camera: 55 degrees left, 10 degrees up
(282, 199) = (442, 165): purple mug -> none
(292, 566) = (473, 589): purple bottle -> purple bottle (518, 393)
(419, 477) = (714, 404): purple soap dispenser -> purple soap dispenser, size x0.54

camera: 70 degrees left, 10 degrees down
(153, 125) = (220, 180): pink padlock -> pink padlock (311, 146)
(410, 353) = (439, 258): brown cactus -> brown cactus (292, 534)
--
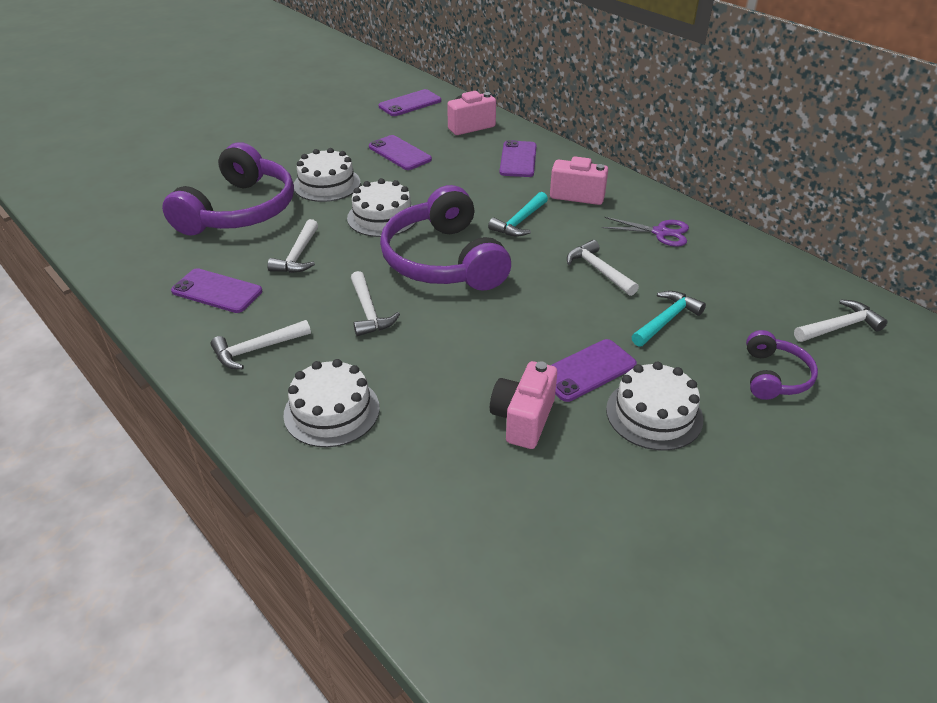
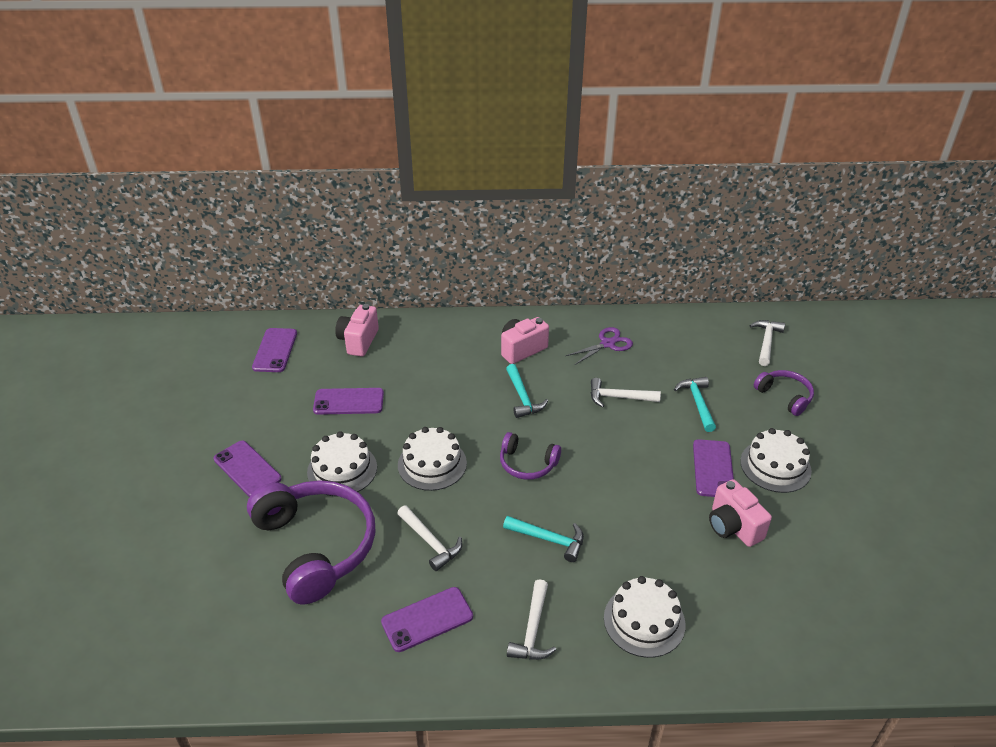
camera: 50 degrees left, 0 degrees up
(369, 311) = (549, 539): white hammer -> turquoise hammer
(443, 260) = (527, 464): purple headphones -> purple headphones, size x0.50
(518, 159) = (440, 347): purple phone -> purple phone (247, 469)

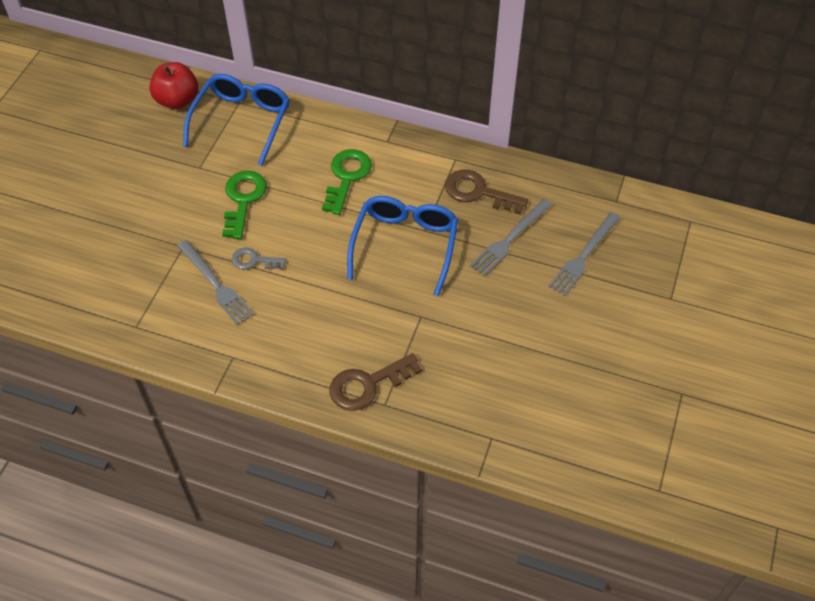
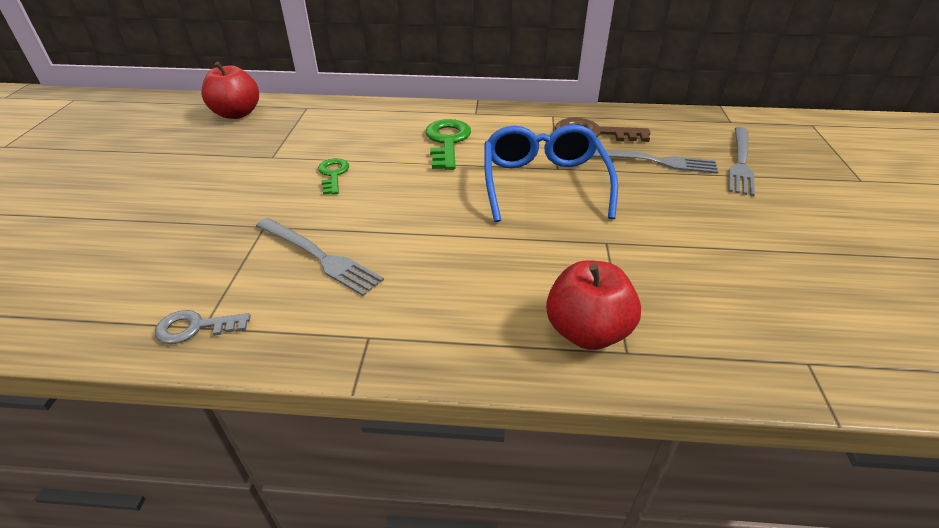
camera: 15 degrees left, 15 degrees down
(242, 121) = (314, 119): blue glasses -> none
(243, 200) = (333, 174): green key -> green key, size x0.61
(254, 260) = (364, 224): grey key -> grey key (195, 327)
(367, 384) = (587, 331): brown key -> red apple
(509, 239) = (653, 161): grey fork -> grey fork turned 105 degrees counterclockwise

WHAT YOU ARE ASKED TO DO: Each line above from the one with "(254, 260) = (364, 224): grey" up to and including the one with "(509, 239) = (653, 161): grey" must be set down exactly, and no line outside that span may appear.

ANSWER BOX:
(254, 260) = (364, 224): grey key -> grey key (195, 327)
(367, 384) = (587, 331): brown key -> red apple
(509, 239) = (653, 161): grey fork -> grey fork turned 105 degrees counterclockwise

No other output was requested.